Content starts

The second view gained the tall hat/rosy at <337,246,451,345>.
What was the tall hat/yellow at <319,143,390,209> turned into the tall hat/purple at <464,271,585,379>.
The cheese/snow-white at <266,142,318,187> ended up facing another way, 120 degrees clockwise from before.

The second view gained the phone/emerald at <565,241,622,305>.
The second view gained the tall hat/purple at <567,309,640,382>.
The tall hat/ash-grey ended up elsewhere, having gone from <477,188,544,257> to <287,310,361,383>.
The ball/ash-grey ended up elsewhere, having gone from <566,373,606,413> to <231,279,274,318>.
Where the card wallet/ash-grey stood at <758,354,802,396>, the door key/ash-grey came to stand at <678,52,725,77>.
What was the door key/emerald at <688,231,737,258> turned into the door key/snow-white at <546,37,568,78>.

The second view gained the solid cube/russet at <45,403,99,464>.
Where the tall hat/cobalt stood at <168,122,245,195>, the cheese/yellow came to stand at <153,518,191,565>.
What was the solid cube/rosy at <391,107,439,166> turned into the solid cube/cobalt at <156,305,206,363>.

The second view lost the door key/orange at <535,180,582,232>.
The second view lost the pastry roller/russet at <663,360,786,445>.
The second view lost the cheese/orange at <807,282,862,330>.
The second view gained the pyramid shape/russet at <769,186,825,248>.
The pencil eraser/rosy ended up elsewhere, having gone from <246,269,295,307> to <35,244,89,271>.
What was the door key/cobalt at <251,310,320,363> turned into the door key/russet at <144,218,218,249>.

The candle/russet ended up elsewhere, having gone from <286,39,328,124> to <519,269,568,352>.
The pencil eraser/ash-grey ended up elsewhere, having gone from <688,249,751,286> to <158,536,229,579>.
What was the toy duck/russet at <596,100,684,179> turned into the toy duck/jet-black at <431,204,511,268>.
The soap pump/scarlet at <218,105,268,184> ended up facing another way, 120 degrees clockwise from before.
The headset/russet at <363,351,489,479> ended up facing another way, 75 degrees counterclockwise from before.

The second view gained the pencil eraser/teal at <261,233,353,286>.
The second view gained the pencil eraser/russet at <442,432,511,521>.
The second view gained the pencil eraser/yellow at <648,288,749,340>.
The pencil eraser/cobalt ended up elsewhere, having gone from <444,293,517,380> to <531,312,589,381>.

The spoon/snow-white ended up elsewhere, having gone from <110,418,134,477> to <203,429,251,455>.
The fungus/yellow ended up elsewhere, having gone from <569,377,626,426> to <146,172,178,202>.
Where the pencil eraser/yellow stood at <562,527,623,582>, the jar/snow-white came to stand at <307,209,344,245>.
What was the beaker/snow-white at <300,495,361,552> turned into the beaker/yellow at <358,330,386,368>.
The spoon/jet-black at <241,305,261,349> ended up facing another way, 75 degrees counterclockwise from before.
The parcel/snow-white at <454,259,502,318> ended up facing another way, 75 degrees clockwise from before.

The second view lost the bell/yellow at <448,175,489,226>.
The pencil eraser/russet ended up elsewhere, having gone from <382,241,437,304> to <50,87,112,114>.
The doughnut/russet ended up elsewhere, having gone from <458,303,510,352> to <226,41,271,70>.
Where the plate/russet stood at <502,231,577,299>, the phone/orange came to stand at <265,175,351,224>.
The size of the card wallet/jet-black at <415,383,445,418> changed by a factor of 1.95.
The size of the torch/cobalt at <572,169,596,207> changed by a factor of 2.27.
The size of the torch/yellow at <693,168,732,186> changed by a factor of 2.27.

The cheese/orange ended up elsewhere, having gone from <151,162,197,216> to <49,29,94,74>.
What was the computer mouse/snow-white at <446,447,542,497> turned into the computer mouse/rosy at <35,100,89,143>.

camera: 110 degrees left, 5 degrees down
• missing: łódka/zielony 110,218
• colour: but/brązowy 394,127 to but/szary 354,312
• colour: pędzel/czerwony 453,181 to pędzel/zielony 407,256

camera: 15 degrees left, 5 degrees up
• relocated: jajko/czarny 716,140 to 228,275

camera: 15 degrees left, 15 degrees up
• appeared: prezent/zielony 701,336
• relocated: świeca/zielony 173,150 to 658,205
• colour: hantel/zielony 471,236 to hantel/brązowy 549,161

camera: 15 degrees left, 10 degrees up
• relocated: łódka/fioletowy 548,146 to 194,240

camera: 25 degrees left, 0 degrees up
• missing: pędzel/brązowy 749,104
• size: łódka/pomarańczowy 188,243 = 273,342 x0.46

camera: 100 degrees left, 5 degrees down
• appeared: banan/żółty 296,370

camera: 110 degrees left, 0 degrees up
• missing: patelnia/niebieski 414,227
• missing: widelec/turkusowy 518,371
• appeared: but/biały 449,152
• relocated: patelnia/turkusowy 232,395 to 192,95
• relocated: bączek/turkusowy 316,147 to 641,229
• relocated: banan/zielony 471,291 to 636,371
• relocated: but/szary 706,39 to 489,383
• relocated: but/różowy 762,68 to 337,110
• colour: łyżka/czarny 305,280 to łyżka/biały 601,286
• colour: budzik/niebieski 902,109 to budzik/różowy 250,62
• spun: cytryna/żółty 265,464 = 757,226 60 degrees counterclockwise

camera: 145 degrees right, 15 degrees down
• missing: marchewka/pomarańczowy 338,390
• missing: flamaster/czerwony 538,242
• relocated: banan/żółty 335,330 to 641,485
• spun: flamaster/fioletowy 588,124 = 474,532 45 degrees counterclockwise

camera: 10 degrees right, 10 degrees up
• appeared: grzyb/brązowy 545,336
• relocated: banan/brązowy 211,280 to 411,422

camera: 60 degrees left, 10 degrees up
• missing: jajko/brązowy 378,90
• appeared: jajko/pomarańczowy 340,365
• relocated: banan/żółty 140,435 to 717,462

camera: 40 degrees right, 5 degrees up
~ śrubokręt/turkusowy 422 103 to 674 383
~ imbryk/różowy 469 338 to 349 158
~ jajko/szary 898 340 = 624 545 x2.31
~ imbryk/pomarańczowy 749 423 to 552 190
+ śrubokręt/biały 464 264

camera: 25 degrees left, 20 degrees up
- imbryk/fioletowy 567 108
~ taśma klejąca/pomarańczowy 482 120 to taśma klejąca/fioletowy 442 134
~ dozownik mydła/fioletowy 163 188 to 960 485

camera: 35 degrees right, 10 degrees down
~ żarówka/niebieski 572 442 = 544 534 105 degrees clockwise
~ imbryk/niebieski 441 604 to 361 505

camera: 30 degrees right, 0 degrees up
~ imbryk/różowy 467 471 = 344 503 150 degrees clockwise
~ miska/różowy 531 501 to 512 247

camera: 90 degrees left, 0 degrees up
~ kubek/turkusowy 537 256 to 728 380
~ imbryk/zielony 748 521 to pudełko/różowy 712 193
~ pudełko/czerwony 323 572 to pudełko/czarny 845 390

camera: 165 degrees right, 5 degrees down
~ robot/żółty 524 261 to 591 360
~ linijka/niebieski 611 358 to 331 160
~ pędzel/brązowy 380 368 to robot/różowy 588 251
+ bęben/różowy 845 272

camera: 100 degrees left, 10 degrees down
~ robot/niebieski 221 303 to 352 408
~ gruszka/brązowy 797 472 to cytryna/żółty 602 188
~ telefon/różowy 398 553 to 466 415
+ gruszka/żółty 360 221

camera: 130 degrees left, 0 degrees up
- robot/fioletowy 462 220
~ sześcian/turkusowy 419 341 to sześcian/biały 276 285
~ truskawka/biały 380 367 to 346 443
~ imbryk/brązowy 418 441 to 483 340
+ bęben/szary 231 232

Content ends

▶ _WORK ITEM_
Nothing in the data above may be skipped; repeat it all exactly.

▶ _EXERCISE RESULT_
The second view gained the tall hat/rosy at <337,246,451,345>.
What was the tall hat/yellow at <319,143,390,209> turned into the tall hat/purple at <464,271,585,379>.
The cheese/snow-white at <266,142,318,187> ended up facing another way, 120 degrees clockwise from before.

The second view gained the phone/emerald at <565,241,622,305>.
The second view gained the tall hat/purple at <567,309,640,382>.
The tall hat/ash-grey ended up elsewhere, having gone from <477,188,544,257> to <287,310,361,383>.
The ball/ash-grey ended up elsewhere, having gone from <566,373,606,413> to <231,279,274,318>.
Where the card wallet/ash-grey stood at <758,354,802,396>, the door key/ash-grey came to stand at <678,52,725,77>.
What was the door key/emerald at <688,231,737,258> turned into the door key/snow-white at <546,37,568,78>.

The second view gained the solid cube/russet at <45,403,99,464>.
Where the tall hat/cobalt stood at <168,122,245,195>, the cheese/yellow came to stand at <153,518,191,565>.
What was the solid cube/rosy at <391,107,439,166> turned into the solid cube/cobalt at <156,305,206,363>.

The second view lost the door key/orange at <535,180,582,232>.
The second view lost the pastry roller/russet at <663,360,786,445>.
The second view lost the cheese/orange at <807,282,862,330>.
The second view gained the pyramid shape/russet at <769,186,825,248>.
The pencil eraser/rosy ended up elsewhere, having gone from <246,269,295,307> to <35,244,89,271>.
What was the door key/cobalt at <251,310,320,363> turned into the door key/russet at <144,218,218,249>.

The candle/russet ended up elsewhere, having gone from <286,39,328,124> to <519,269,568,352>.
The pencil eraser/ash-grey ended up elsewhere, having gone from <688,249,751,286> to <158,536,229,579>.
What was the toy duck/russet at <596,100,684,179> turned into the toy duck/jet-black at <431,204,511,268>.
The soap pump/scarlet at <218,105,268,184> ended up facing another way, 120 degrees clockwise from before.
The headset/russet at <363,351,489,479> ended up facing another way, 75 degrees counterclockwise from before.

The second view gained the pencil eraser/teal at <261,233,353,286>.
The second view gained the pencil eraser/russet at <442,432,511,521>.
The second view gained the pencil eraser/yellow at <648,288,749,340>.
The pencil eraser/cobalt ended up elsewhere, having gone from <444,293,517,380> to <531,312,589,381>.

The spoon/snow-white ended up elsewhere, having gone from <110,418,134,477> to <203,429,251,455>.
The fungus/yellow ended up elsewhere, having gone from <569,377,626,426> to <146,172,178,202>.
Where the pencil eraser/yellow stood at <562,527,623,582>, the jar/snow-white came to stand at <307,209,344,245>.
What was the beaker/snow-white at <300,495,361,552> turned into the beaker/yellow at <358,330,386,368>.
The spoon/jet-black at <241,305,261,349> ended up facing another way, 75 degrees counterclockwise from before.
The parcel/snow-white at <454,259,502,318> ended up facing another way, 75 degrees clockwise from before.

The second view lost the bell/yellow at <448,175,489,226>.
The pencil eraser/russet ended up elsewhere, having gone from <382,241,437,304> to <50,87,112,114>.
The doughnut/russet ended up elsewhere, having gone from <458,303,510,352> to <226,41,271,70>.
Where the plate/russet stood at <502,231,577,299>, the phone/orange came to stand at <265,175,351,224>.
The size of the card wallet/jet-black at <415,383,445,418> changed by a factor of 1.95.
The size of the torch/cobalt at <572,169,596,207> changed by a factor of 2.27.
The size of the torch/yellow at <693,168,732,186> changed by a factor of 2.27.

The cheese/orange ended up elsewhere, having gone from <151,162,197,216> to <49,29,94,74>.
What was the computer mouse/snow-white at <446,447,542,497> turned into the computer mouse/rosy at <35,100,89,143>.

camera: 110 degrees left, 5 degrees down
• missing: łódka/zielony 110,218
• colour: but/brązowy 394,127 to but/szary 354,312
• colour: pędzel/czerwony 453,181 to pędzel/zielony 407,256

camera: 15 degrees left, 5 degrees up
• relocated: jajko/czarny 716,140 to 228,275

camera: 15 degrees left, 15 degrees up
• appeared: prezent/zielony 701,336
• relocated: świeca/zielony 173,150 to 658,205
• colour: hantel/zielony 471,236 to hantel/brązowy 549,161

camera: 15 degrees left, 10 degrees up
• relocated: łódka/fioletowy 548,146 to 194,240

camera: 25 degrees left, 0 degrees up
• missing: pędzel/brązowy 749,104
• size: łódka/pomarańczowy 188,243 = 273,342 x0.46

camera: 100 degrees left, 5 degrees down
• appeared: banan/żółty 296,370

camera: 110 degrees left, 0 degrees up
• missing: patelnia/niebieski 414,227
• missing: widelec/turkusowy 518,371
• appeared: but/biały 449,152
• relocated: patelnia/turkusowy 232,395 to 192,95
• relocated: bączek/turkusowy 316,147 to 641,229
• relocated: banan/zielony 471,291 to 636,371
• relocated: but/szary 706,39 to 489,383
• relocated: but/różowy 762,68 to 337,110
• colour: łyżka/czarny 305,280 to łyżka/biały 601,286
• colour: budzik/niebieski 902,109 to budzik/różowy 250,62
• spun: cytryna/żółty 265,464 = 757,226 60 degrees counterclockwise

camera: 145 degrees right, 15 degrees down
• missing: marchewka/pomarańczowy 338,390
• missing: flamaster/czerwony 538,242
• relocated: banan/żółty 335,330 to 641,485
• spun: flamaster/fioletowy 588,124 = 474,532 45 degrees counterclockwise

camera: 10 degrees right, 10 degrees up
• appeared: grzyb/brązowy 545,336
• relocated: banan/brązowy 211,280 to 411,422

camera: 60 degrees left, 10 degrees up
• missing: jajko/brązowy 378,90
• appeared: jajko/pomarańczowy 340,365
• relocated: banan/żółty 140,435 to 717,462

camera: 40 degrees right, 5 degrees up
~ śrubokręt/turkusowy 422 103 to 674 383
~ imbryk/różowy 469 338 to 349 158
~ jajko/szary 898 340 = 624 545 x2.31
~ imbryk/pomarańczowy 749 423 to 552 190
+ śrubokręt/biały 464 264

camera: 25 degrees left, 20 degrees up
- imbryk/fioletowy 567 108
~ taśma klejąca/pomarańczowy 482 120 to taśma klejąca/fioletowy 442 134
~ dozownik mydła/fioletowy 163 188 to 960 485

camera: 35 degrees right, 10 degrees down
~ żarówka/niebieski 572 442 = 544 534 105 degrees clockwise
~ imbryk/niebieski 441 604 to 361 505

camera: 30 degrees right, 0 degrees up
~ imbryk/różowy 467 471 = 344 503 150 degrees clockwise
~ miska/różowy 531 501 to 512 247

camera: 90 degrees left, 0 degrees up
~ kubek/turkusowy 537 256 to 728 380
~ imbryk/zielony 748 521 to pudełko/różowy 712 193
~ pudełko/czerwony 323 572 to pudełko/czarny 845 390

camera: 165 degrees right, 5 degrees down
~ robot/żółty 524 261 to 591 360
~ linijka/niebieski 611 358 to 331 160
~ pędzel/brązowy 380 368 to robot/różowy 588 251
+ bęben/różowy 845 272

camera: 100 degrees left, 10 degrees down
~ robot/niebieski 221 303 to 352 408
~ gruszka/brązowy 797 472 to cytryna/żółty 602 188
~ telefon/różowy 398 553 to 466 415
+ gruszka/żółty 360 221

camera: 130 degrees left, 0 degrees up
- robot/fioletowy 462 220
~ sześcian/turkusowy 419 341 to sześcian/biały 276 285
~ truskawka/biały 380 367 to 346 443
~ imbryk/brązowy 418 441 to 483 340
+ bęben/szary 231 232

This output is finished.